### Requirement
Show all lines of the listing that contain the word "black".

________________________

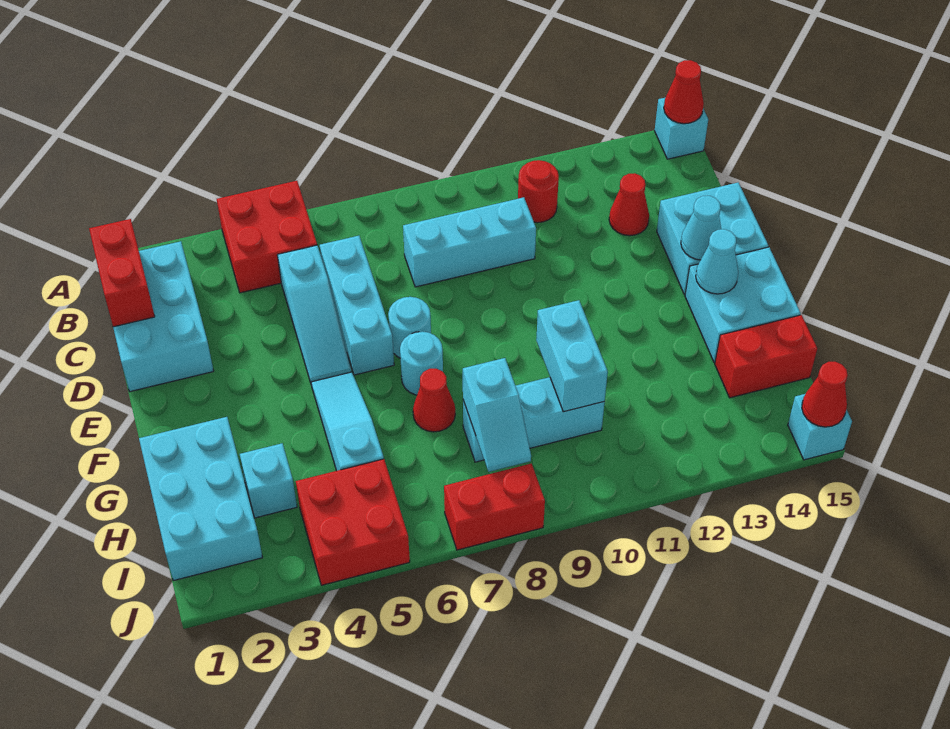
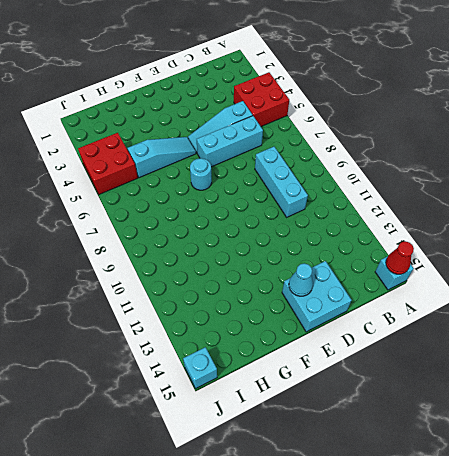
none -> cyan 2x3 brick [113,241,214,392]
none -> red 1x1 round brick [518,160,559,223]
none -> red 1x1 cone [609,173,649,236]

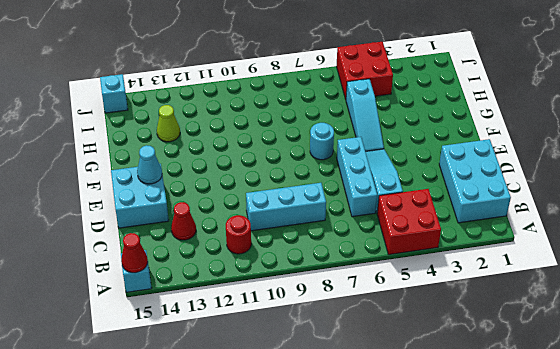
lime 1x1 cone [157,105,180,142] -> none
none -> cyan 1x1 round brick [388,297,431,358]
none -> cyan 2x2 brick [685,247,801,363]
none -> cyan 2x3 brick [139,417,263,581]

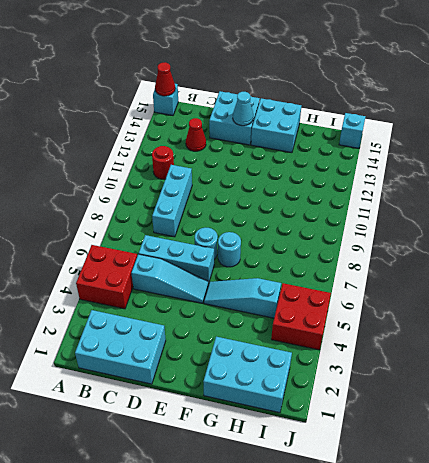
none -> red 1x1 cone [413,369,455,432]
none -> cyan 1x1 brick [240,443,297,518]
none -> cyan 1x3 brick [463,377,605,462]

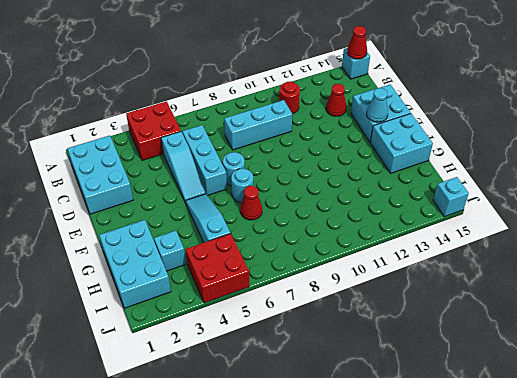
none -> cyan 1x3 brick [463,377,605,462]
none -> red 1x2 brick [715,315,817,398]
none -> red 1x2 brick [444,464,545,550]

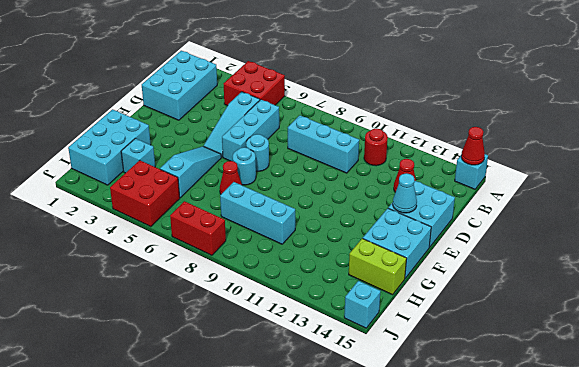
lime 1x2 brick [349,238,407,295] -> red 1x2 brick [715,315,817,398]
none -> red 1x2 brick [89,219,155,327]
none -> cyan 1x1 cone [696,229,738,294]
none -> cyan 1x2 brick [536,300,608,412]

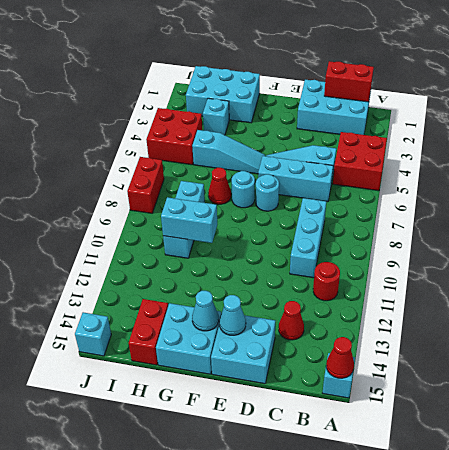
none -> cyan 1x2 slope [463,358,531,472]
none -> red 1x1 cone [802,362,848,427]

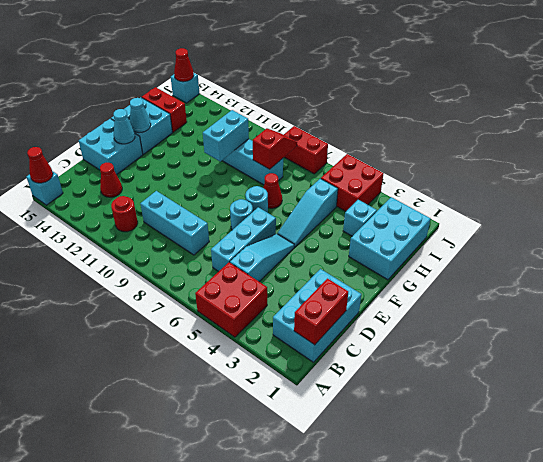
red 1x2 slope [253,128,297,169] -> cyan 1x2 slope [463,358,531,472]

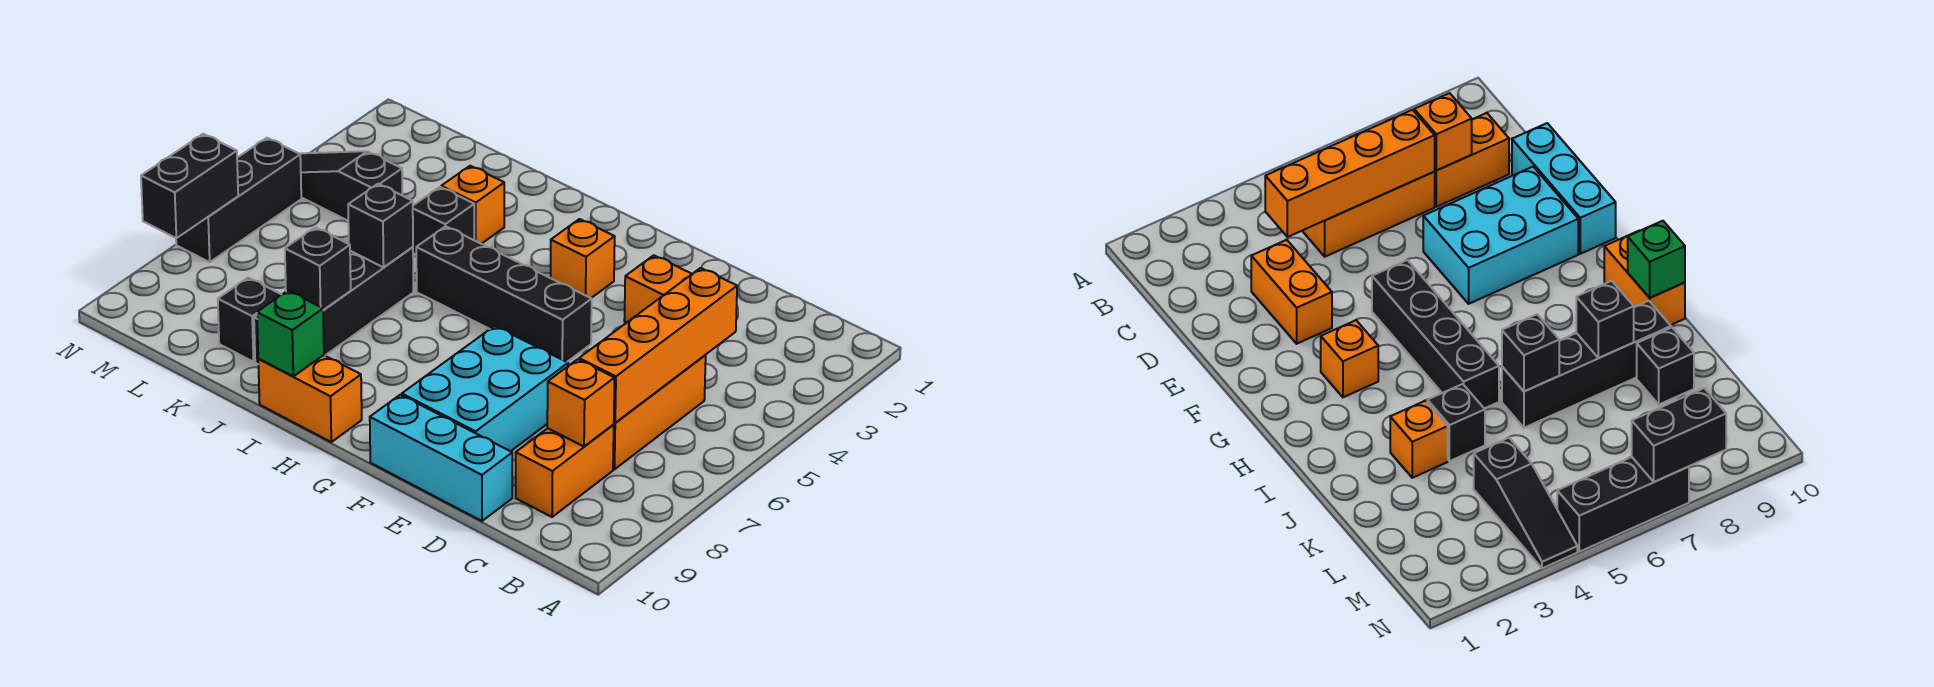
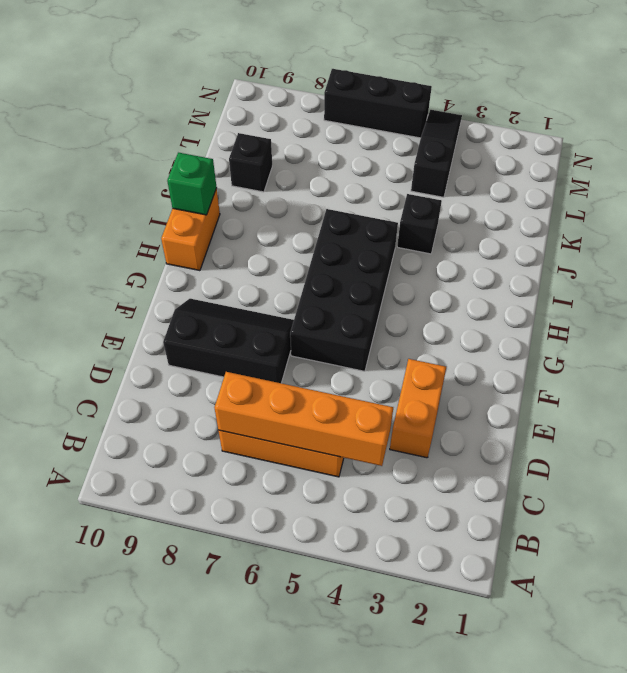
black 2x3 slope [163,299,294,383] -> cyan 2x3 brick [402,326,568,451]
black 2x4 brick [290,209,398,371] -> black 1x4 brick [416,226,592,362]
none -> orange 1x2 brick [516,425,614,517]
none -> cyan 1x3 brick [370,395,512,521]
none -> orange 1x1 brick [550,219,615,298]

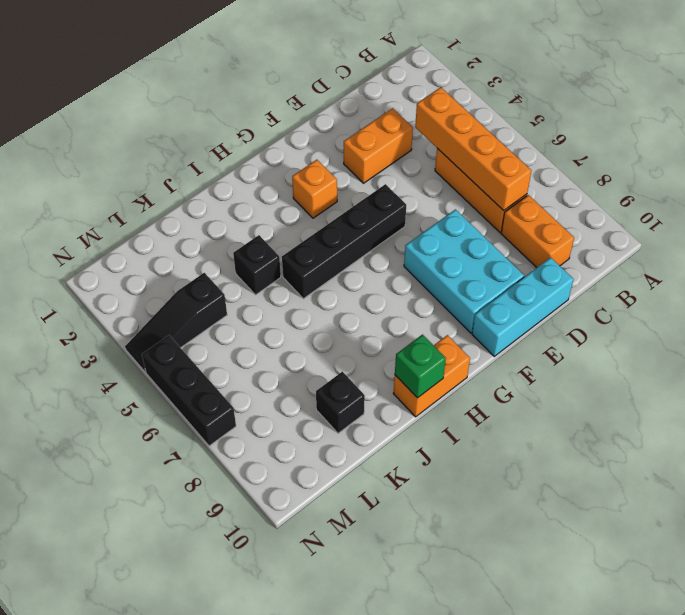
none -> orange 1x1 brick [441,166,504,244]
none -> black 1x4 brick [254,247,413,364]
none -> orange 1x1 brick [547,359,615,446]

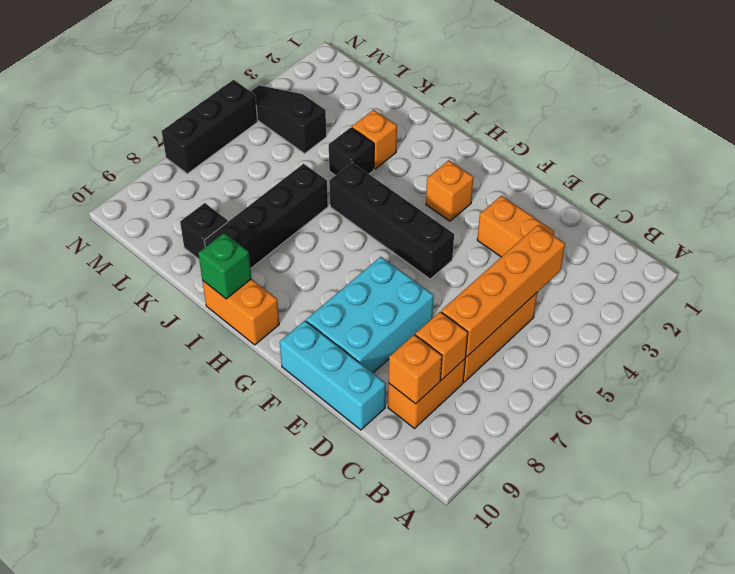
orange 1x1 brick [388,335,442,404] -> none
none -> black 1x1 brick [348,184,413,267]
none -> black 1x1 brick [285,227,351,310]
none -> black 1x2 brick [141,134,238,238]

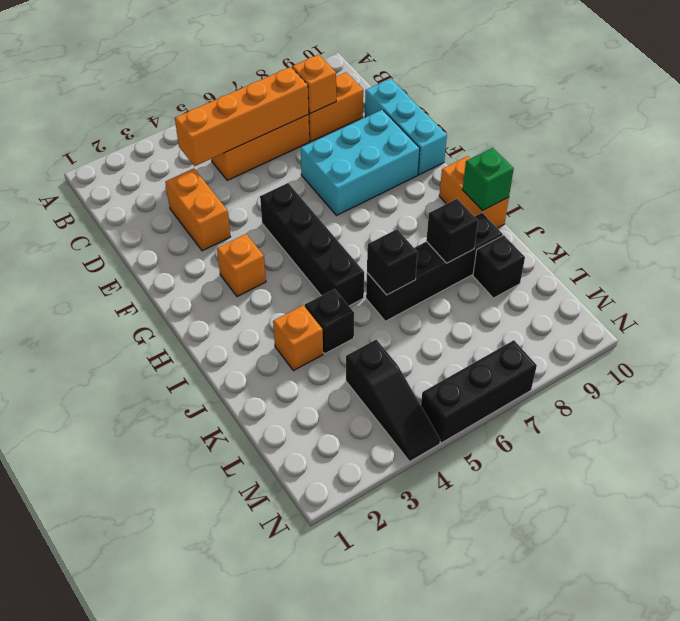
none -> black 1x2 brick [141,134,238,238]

________________________

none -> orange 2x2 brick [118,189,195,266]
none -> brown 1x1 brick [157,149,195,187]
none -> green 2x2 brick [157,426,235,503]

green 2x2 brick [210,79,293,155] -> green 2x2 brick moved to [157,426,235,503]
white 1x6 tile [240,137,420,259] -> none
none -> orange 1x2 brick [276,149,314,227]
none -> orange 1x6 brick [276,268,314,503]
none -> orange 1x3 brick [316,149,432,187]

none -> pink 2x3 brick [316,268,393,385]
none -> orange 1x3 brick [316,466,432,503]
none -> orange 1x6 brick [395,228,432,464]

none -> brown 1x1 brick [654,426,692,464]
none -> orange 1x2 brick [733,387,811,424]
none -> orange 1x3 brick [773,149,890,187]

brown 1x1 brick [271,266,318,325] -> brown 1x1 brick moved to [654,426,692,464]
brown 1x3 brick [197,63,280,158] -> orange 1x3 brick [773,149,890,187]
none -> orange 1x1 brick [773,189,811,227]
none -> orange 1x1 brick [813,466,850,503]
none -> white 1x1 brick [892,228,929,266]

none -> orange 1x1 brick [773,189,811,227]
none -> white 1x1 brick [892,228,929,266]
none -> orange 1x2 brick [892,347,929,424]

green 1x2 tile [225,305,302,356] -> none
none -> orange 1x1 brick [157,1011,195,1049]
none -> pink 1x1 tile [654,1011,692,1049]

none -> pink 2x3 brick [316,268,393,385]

________________________

### Answer below
black 2x3 slope [163,299,294,383] -> cyan 2x3 brick [402,326,568,451]
black 2x4 brick [290,209,398,371] -> black 1x4 brick [416,226,592,362]
none -> black 1x4 brick [254,247,413,364]
none -> black 1x1 brick [348,184,413,267]
none -> black 1x1 brick [285,227,351,310]
none -> black 1x2 brick [141,134,238,238]
none -> black 1x2 brick [141,134,238,238]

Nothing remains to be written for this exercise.